Start of Entries provided

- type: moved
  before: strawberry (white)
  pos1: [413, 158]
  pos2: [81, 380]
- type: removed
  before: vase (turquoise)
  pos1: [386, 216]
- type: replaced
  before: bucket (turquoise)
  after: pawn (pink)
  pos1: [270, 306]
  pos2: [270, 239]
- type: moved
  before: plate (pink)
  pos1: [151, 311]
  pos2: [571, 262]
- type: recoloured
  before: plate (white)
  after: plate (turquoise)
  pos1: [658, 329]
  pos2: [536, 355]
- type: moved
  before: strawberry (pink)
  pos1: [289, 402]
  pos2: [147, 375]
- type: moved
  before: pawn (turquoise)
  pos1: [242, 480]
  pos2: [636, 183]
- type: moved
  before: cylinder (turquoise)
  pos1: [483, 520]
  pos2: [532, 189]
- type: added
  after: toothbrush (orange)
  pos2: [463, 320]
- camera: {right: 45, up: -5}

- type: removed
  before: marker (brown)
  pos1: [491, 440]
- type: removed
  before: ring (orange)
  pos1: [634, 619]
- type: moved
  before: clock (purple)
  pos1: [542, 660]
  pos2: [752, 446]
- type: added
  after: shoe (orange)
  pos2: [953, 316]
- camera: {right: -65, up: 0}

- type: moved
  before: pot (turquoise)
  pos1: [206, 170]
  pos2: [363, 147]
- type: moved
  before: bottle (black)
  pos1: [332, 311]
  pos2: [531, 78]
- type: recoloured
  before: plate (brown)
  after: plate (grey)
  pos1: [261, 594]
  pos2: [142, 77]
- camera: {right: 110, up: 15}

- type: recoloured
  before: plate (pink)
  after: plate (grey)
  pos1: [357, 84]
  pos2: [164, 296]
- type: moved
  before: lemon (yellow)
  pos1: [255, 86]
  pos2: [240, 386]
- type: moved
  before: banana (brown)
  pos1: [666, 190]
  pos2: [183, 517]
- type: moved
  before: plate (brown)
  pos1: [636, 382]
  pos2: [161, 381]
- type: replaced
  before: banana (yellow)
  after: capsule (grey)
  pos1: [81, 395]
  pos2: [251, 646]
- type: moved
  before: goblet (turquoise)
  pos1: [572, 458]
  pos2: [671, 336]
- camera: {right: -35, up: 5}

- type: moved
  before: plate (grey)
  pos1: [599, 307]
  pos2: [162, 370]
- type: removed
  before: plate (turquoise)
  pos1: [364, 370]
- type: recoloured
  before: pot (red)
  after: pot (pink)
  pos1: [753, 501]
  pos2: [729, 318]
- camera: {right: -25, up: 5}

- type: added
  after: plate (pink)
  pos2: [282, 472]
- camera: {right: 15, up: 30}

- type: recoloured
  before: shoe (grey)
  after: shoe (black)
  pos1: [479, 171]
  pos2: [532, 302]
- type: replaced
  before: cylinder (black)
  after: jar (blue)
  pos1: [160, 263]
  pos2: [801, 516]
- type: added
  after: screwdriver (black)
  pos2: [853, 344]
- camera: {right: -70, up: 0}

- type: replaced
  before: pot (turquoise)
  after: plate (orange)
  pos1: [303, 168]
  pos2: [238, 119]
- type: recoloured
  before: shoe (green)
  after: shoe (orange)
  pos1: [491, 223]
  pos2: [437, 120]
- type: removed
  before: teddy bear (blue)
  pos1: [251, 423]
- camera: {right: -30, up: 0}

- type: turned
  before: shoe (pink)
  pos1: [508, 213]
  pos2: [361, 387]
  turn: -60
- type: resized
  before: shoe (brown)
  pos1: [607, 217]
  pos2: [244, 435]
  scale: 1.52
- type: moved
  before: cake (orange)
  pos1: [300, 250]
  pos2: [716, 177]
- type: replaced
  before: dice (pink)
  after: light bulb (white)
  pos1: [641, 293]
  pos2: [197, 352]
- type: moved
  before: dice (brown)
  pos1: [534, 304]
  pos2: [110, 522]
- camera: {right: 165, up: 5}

End of Entries provided

**Exercise prompt**
Each line in the listing where the word "pawn" is found is to be copied.

**Task answer**
  after: pawn (pink)
  before: pawn (turquoise)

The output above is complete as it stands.